> WORK INSTRUCTIONS: Pick every line out of the entries below that has the string "none", and copy it.

┌─ DATA EXTRACTS

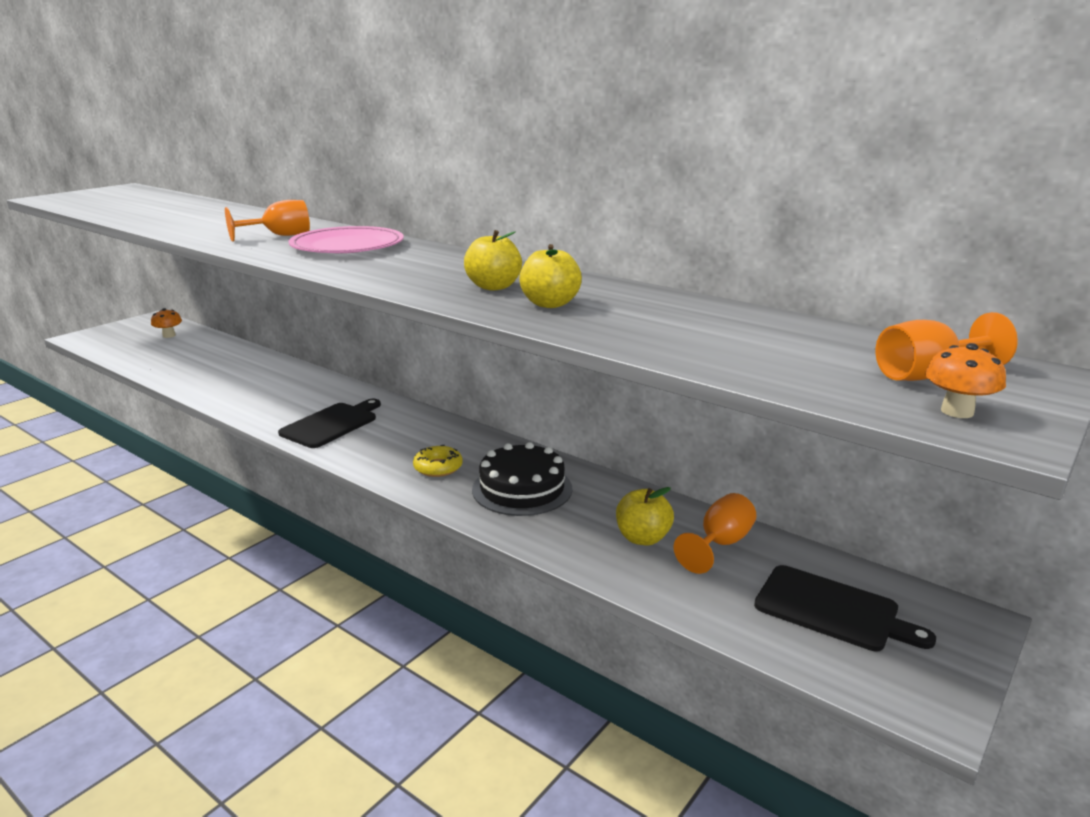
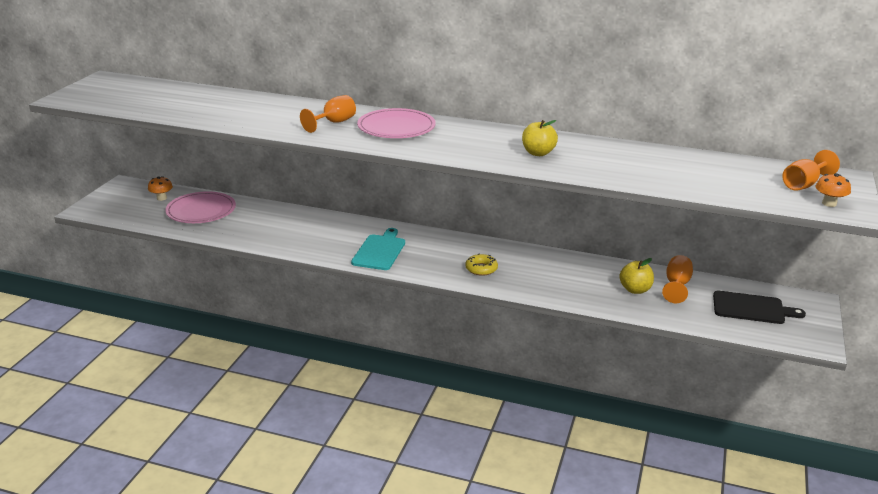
camera: 20 degrees left, 5 degrees up
(191, 352) = (201, 210): none -> pink plate
(332, 424) = (380, 251): black cutting board -> turquoise cutting board
(522, 489) = (544, 273): black cake -> none
(550, 304) = (585, 162): yellow apple -> none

└─

> OUTPUT:
(191, 352) = (201, 210): none -> pink plate
(522, 489) = (544, 273): black cake -> none
(550, 304) = (585, 162): yellow apple -> none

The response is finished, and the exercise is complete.